Assignment: Extract the line that contains "grey_zinafanu [443 165 486 219] => nothing" and every line after it through the end of the records below, exactly as written, leaving out any pictures.

Object transformation records:
****************
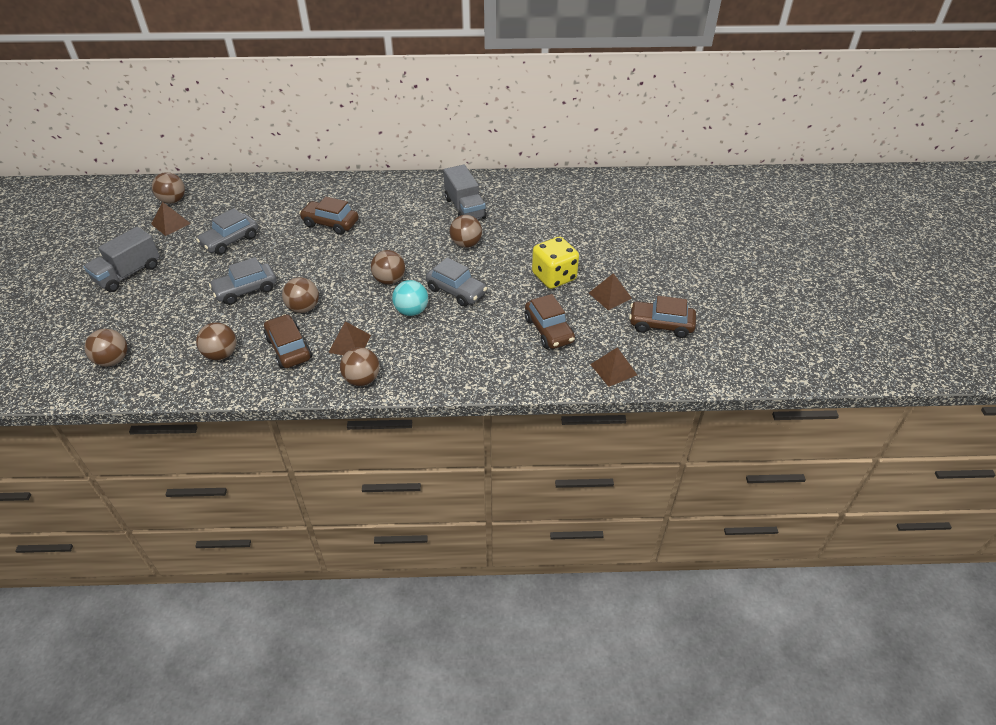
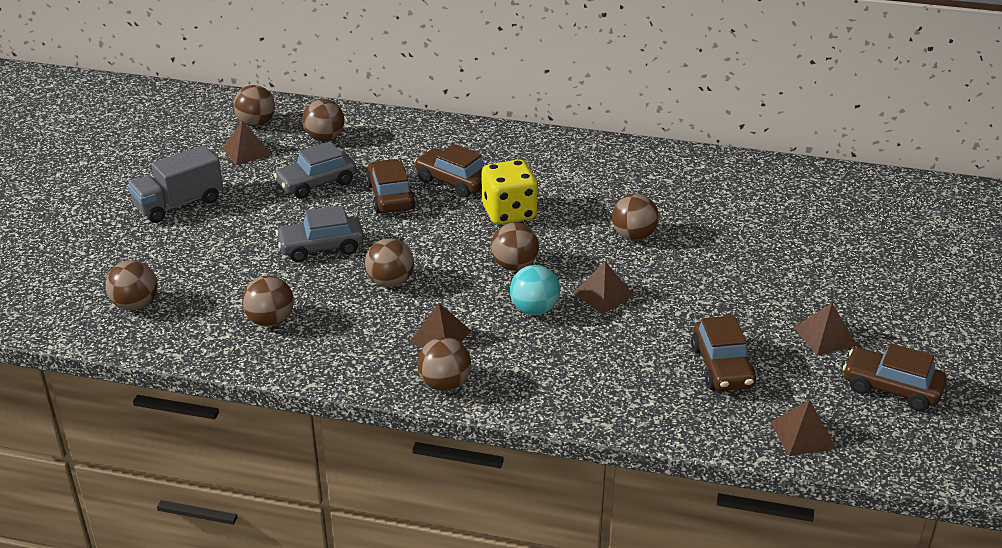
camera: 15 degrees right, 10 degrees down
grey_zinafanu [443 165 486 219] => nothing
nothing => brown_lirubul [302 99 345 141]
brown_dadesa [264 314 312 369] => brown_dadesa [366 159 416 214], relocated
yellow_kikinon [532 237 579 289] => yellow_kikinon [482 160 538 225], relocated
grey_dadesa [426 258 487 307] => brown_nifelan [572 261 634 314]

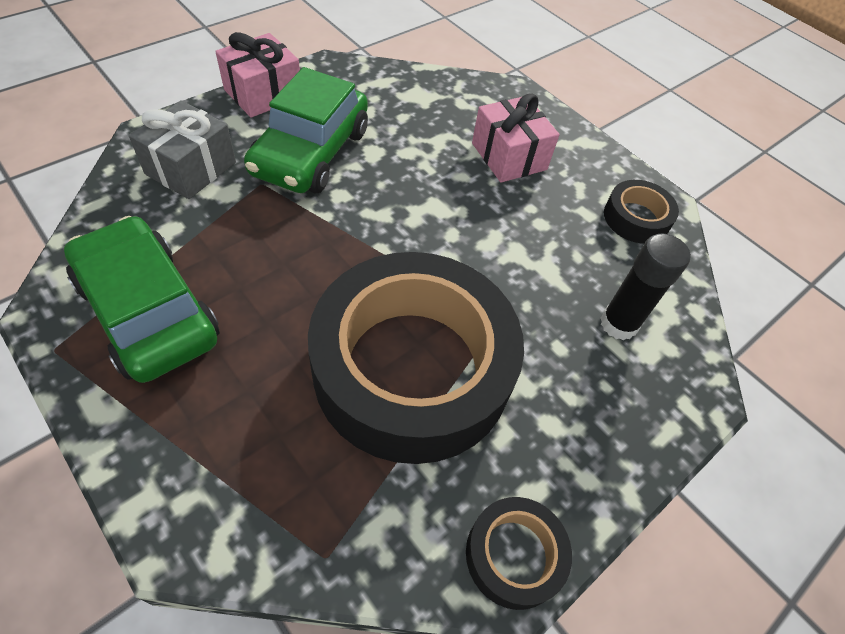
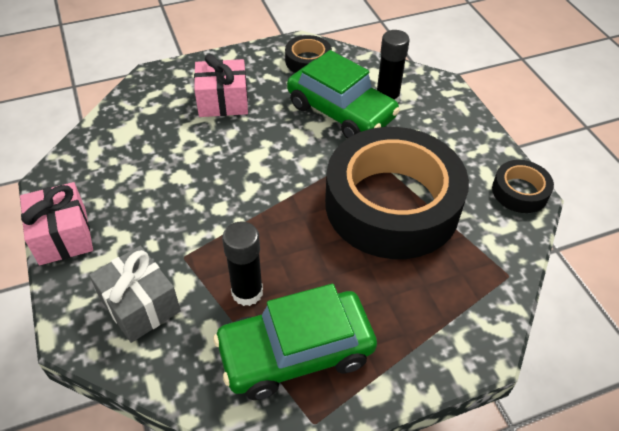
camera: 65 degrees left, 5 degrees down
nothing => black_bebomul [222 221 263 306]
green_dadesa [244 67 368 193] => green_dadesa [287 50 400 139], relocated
****************
Answer section:
grey_zinafanu [443 165 486 219] => nothing
nothing => brown_lirubul [302 99 345 141]
brown_dadesa [264 314 312 369] => brown_dadesa [366 159 416 214], relocated
yellow_kikinon [532 237 579 289] => yellow_kikinon [482 160 538 225], relocated
grey_dadesa [426 258 487 307] => brown_nifelan [572 261 634 314]

camera: 65 degrees left, 5 degrees down
nothing => black_bebomul [222 221 263 306]
green_dadesa [244 67 368 193] => green_dadesa [287 50 400 139], relocated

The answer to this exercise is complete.